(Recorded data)
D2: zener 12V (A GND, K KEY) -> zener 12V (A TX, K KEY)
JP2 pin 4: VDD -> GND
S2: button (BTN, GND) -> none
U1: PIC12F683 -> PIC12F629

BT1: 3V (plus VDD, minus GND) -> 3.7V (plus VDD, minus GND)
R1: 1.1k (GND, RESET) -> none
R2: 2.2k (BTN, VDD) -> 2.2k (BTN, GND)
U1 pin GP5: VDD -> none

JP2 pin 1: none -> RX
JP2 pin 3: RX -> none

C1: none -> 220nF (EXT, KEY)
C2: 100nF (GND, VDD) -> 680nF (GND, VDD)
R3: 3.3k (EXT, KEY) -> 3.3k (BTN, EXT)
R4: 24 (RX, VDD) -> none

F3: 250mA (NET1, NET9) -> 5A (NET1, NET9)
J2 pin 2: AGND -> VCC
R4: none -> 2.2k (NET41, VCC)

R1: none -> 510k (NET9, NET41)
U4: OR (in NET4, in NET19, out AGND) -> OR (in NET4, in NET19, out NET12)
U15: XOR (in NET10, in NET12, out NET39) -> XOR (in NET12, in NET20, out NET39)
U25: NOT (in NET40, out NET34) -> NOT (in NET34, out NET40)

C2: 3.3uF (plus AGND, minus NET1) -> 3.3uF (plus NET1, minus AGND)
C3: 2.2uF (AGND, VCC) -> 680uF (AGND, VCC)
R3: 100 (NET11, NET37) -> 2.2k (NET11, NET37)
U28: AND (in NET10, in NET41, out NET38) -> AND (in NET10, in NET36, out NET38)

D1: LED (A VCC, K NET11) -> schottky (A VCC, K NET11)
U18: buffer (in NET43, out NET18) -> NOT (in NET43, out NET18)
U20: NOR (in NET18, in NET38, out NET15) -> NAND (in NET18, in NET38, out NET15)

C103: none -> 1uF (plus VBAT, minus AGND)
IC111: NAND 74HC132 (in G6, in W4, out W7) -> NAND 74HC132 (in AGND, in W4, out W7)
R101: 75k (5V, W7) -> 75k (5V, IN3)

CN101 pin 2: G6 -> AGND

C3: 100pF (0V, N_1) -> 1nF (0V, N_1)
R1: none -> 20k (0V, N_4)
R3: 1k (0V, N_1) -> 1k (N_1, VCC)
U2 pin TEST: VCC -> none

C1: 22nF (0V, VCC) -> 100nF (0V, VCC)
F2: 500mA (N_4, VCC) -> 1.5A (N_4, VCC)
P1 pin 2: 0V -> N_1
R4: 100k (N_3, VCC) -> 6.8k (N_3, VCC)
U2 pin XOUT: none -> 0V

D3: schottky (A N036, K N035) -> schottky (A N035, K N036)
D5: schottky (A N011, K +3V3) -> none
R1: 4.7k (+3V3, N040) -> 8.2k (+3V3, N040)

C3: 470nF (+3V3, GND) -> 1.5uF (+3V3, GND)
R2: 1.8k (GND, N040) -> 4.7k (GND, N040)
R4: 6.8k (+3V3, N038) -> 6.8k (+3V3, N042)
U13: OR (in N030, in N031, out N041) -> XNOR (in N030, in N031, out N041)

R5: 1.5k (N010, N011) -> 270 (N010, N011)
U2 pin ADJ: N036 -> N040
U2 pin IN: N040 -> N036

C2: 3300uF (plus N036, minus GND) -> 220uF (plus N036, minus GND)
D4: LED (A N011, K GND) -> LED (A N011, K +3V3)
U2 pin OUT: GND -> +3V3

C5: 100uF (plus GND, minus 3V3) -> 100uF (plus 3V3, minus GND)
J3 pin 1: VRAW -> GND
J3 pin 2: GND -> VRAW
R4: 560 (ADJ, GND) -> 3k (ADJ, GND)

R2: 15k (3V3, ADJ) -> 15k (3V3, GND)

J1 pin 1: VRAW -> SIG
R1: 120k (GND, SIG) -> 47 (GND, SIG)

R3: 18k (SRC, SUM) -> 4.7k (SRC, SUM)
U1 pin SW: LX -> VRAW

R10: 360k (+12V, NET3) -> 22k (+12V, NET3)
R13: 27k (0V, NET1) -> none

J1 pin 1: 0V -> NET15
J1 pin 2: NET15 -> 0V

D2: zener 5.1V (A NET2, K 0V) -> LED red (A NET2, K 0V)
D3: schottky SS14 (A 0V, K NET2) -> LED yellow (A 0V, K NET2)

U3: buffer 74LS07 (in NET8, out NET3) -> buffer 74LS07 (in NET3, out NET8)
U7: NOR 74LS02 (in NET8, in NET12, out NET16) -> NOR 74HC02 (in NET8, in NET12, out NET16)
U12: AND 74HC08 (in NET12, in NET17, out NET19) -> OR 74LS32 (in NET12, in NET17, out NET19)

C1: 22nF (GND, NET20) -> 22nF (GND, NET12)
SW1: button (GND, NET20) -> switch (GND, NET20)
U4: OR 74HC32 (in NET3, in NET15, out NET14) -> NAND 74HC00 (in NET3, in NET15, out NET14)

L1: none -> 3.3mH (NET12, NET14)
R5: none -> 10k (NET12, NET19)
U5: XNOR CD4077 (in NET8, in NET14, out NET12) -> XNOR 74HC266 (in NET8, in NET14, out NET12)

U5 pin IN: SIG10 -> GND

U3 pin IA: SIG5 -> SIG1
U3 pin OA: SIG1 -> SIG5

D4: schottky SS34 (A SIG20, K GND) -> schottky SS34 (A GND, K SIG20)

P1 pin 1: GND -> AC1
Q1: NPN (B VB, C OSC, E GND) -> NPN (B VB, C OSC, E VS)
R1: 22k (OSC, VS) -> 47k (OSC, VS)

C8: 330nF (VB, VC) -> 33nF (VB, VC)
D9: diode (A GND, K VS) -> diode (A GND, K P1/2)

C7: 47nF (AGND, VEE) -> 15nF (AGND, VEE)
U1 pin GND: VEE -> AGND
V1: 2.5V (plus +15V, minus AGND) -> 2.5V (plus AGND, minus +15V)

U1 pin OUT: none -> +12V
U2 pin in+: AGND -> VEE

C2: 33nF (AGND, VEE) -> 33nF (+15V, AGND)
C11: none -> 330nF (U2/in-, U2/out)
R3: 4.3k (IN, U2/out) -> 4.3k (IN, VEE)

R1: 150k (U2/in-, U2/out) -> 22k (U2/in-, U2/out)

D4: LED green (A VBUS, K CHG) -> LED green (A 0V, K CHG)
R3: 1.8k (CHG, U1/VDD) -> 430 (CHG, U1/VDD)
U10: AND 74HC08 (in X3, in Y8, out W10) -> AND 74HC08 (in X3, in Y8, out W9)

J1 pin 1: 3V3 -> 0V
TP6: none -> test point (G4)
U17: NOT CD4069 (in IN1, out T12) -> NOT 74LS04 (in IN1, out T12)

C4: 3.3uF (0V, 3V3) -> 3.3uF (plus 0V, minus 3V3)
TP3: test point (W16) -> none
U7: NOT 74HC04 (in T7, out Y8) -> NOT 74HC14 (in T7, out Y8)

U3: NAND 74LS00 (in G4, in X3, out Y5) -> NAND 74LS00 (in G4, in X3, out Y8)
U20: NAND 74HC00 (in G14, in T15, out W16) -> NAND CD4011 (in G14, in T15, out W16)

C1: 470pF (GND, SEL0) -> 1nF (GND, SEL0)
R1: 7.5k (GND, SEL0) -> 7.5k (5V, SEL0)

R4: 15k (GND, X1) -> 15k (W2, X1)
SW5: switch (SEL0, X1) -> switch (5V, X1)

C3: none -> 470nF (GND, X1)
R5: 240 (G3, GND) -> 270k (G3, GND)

## Problem to work on
When the word "buffer" shows up in a line of the entries, pull that line out.

## Response
U18: buffer (in NET43, out NET18) -> NOT (in NET43, out NET18)
U3: buffer 74LS07 (in NET8, out NET3) -> buffer 74LS07 (in NET3, out NET8)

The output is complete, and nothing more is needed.